[Your goal] Starting at the line that contains "grey cutting board: 1 -> 3" in the listing below, write out every line word for word until you have written the line that contains "turquoise cutting board: 6 -> 7".

*** Extracted data ***

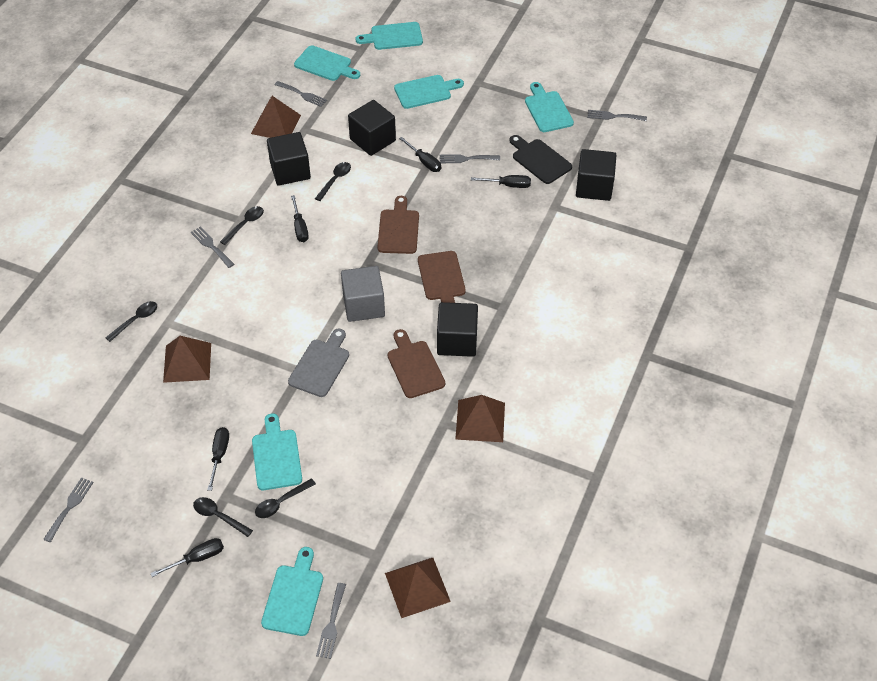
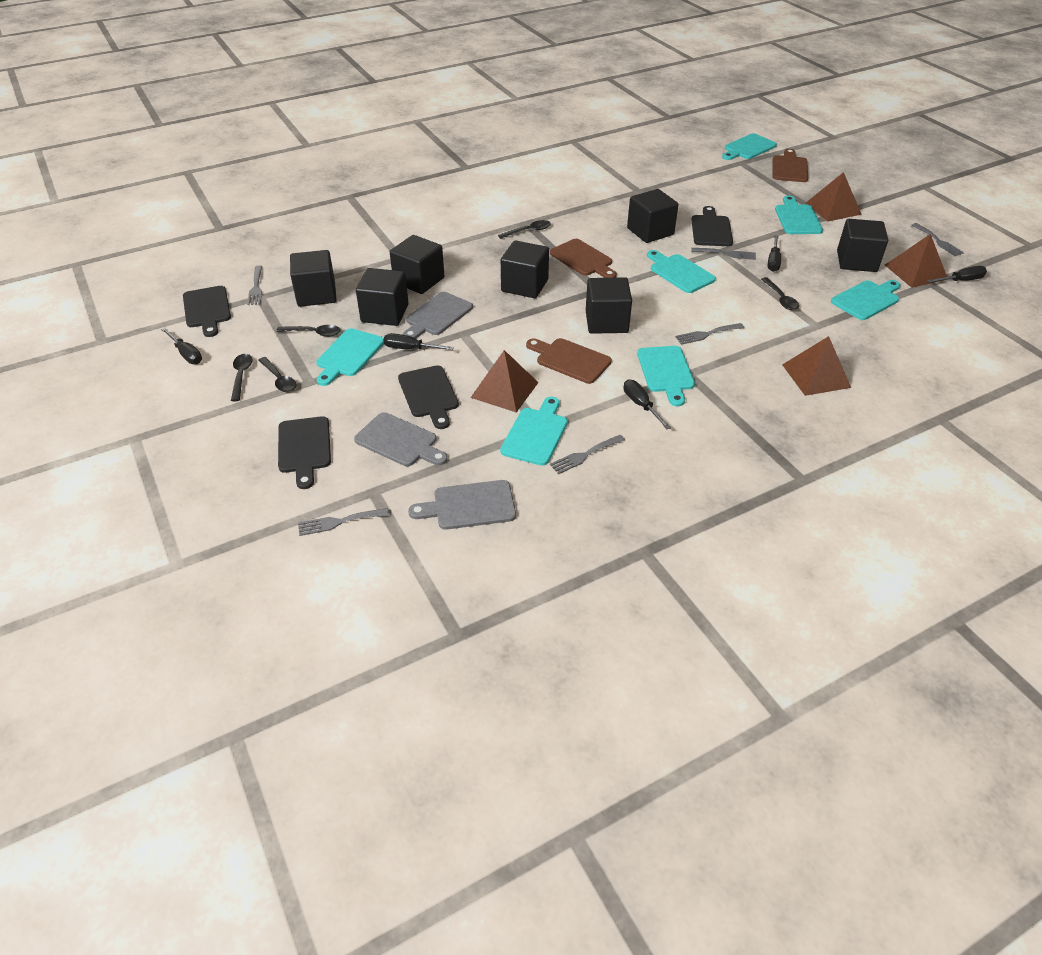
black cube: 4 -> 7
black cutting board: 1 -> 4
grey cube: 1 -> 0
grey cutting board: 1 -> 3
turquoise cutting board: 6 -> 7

*** End of Extracted data ***
*** Extracted data ***

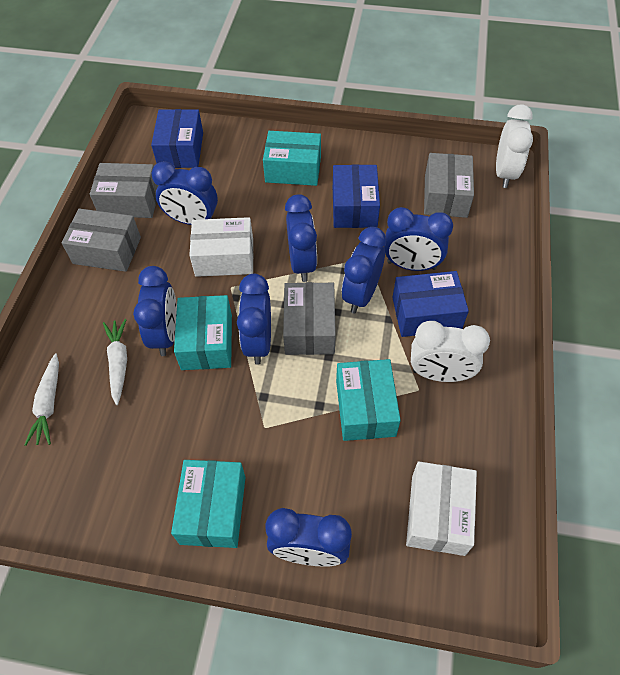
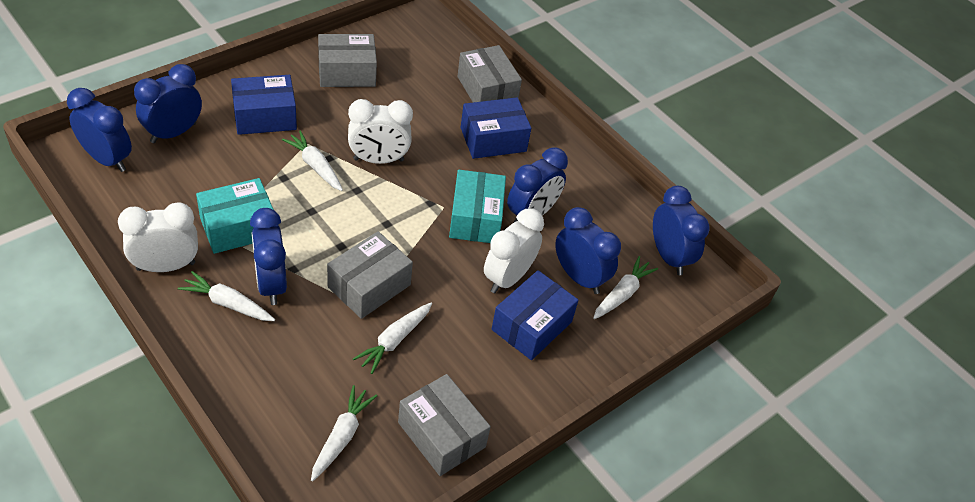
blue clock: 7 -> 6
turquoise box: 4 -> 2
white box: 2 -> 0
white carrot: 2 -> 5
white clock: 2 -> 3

*** End of Extracted data ***

[Your solution]
grey cutting board: 1 -> 3
turquoise cutting board: 6 -> 7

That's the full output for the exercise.